◆ GIVEN DATA ◆
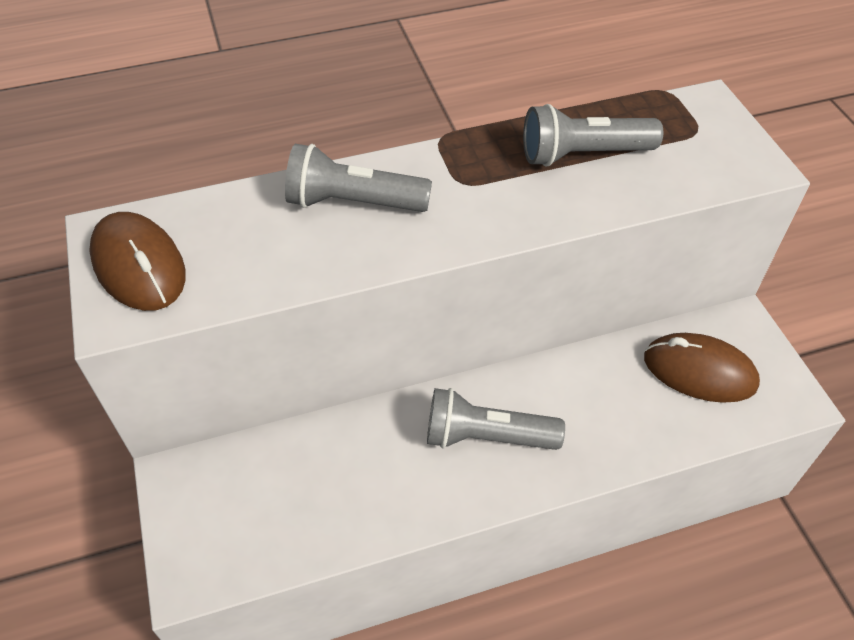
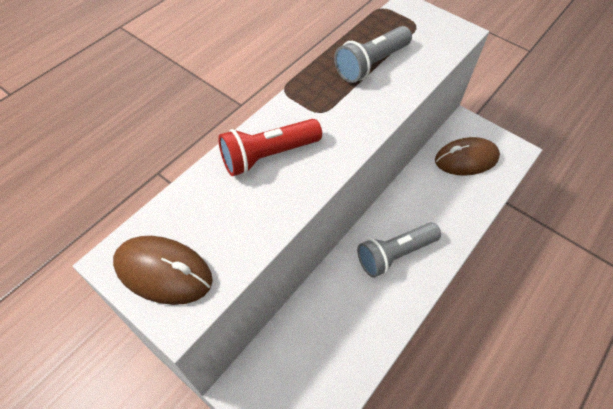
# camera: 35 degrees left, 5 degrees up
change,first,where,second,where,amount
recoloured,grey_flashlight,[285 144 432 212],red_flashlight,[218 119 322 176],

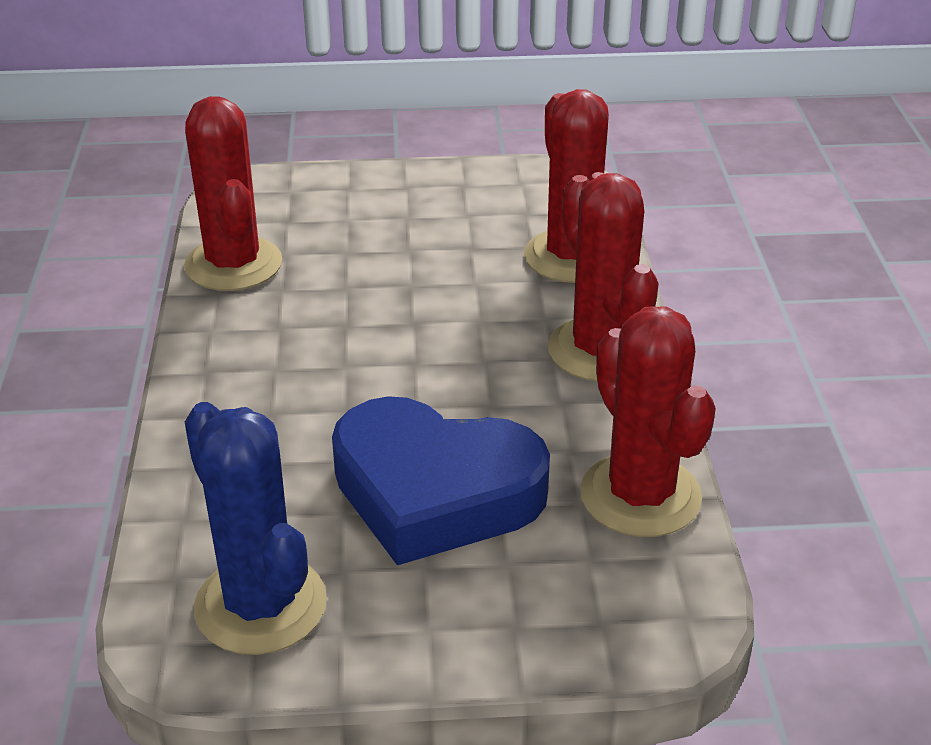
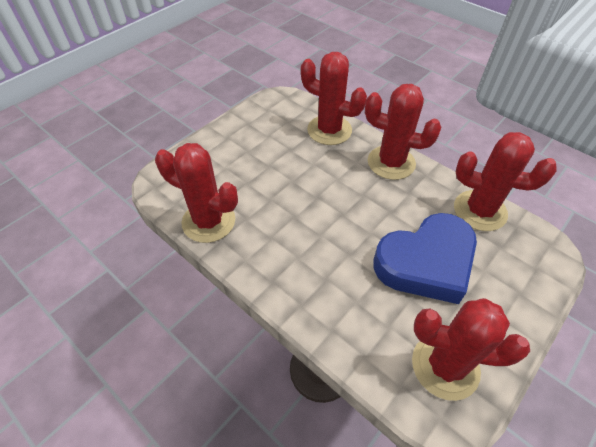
# camera: 45 degrees left, 15 degrees up
change,first,where,second,where,amount
recoloured,blue_cactus,[185 402 327 655],red_cactus,[412 298 530 401],

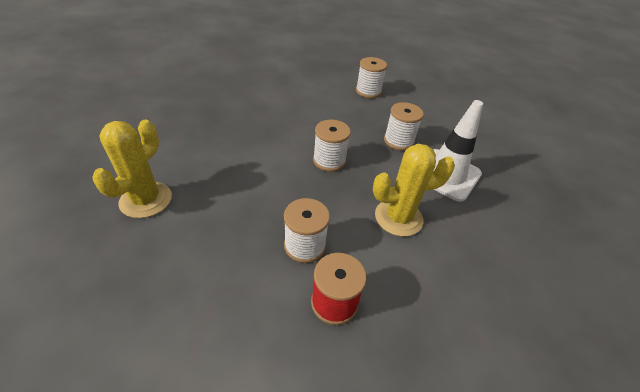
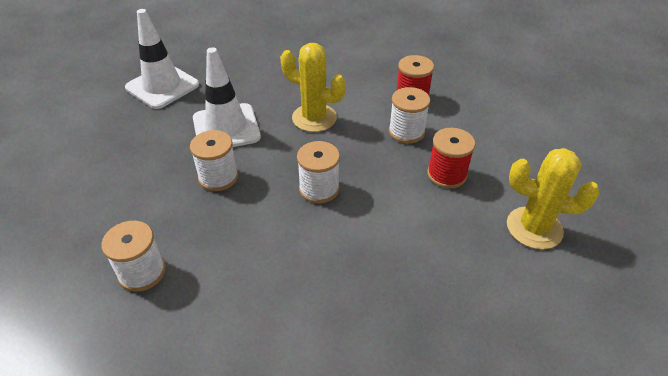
# camera: 140 degrees left, 0 degrees up
change,first,where,second,where,amount
added,,,white_traffic_cone,[125 9 199 109],
added,,,red_spool,[427 128 475 189],
turned,yellow_cactus,[92 120 172 218],,[507 148 599 249],45 degrees clockwise

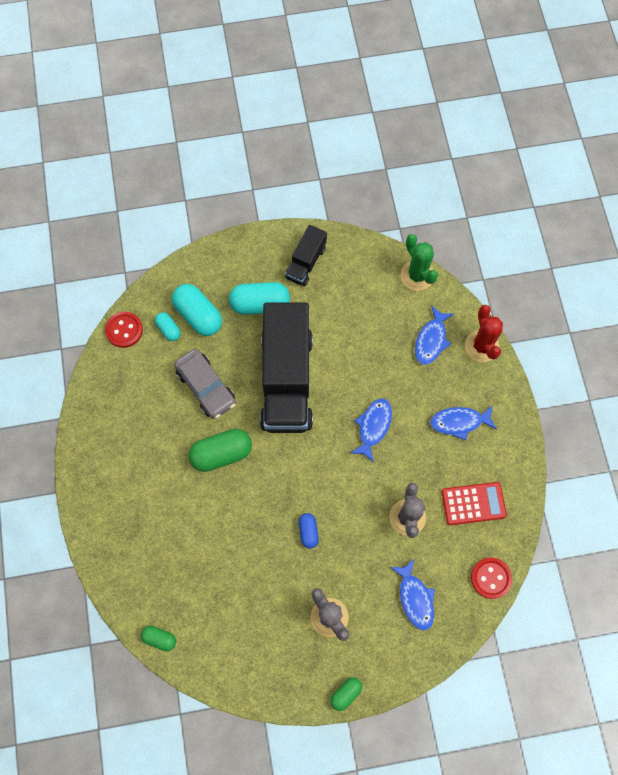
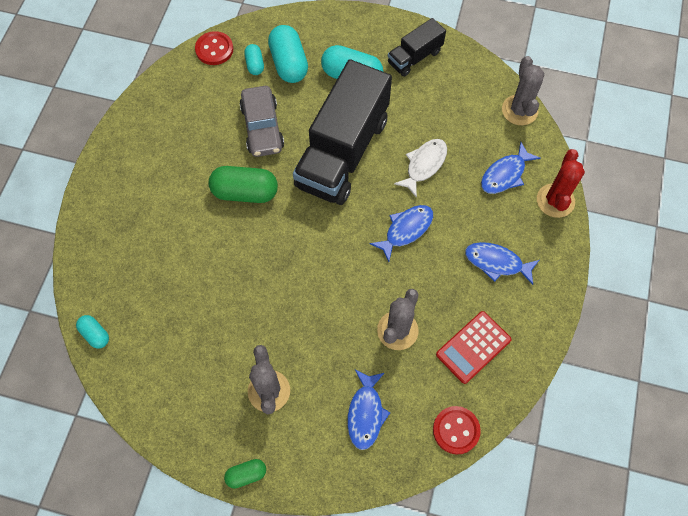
# camera: 25 degrees right, 5 degrees down
change,first,where,second,where,amount
recoloured,green_capsule,[141 626 176 651],turquoise_capsule,[76 315 109 349],
added,,,white_fish,[394 139 447 198],
turned,red_calculator,[441 482 507 525],,[436 311 512 384],120 degrees clockwise
recoloured,green_cactus,[400 234 438 291],grey_cactus,[502 56 544 125],
removed,blue_capsule,[299 513 319 548],,,

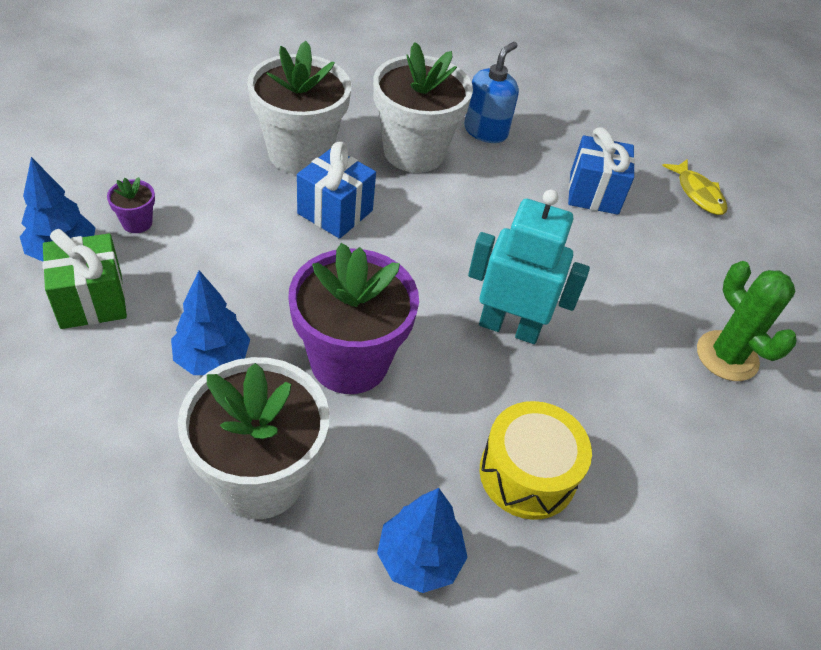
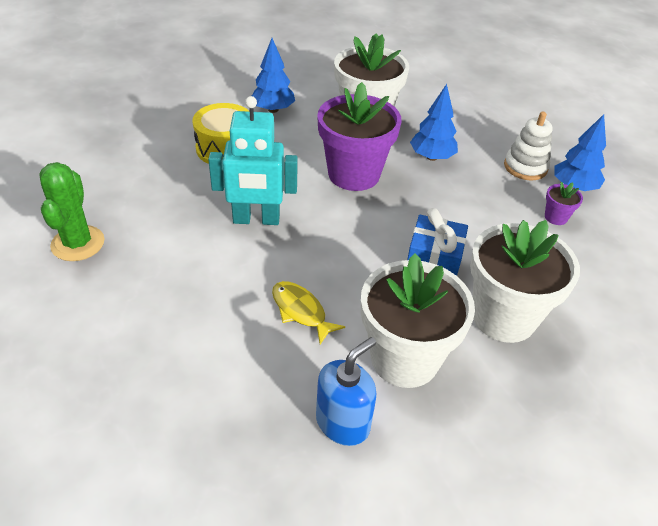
# camera: 165 degrees right, 5 degrees down
change,first,where,second,where,amount
turned,green_cactus,[697 261 797 381],,[39 162 105 261],45 degrees clockwise
moved,yellow_fish,[662 159 728 215],,[272 281 345 344],
turned,blue_soap_dispenser,[464 42 519 143],,[316 337 376 446],150 degrees counterclockwise
replaced,green_gift,[42 229 127 329],white_stacking_toy,[504 112 552 181],
removed,blue_gift,[568 127 635 215],,,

◆ WORK TASK ◆
Please copy only the lines from the one with "# camera: 165 degrees right, 5 degrees down" through the final line of the records above, both ends included.

◆ ANSWER TO THE PROBLEM ◆
# camera: 165 degrees right, 5 degrees down
change,first,where,second,where,amount
turned,green_cactus,[697 261 797 381],,[39 162 105 261],45 degrees clockwise
moved,yellow_fish,[662 159 728 215],,[272 281 345 344],
turned,blue_soap_dispenser,[464 42 519 143],,[316 337 376 446],150 degrees counterclockwise
replaced,green_gift,[42 229 127 329],white_stacking_toy,[504 112 552 181],
removed,blue_gift,[568 127 635 215],,,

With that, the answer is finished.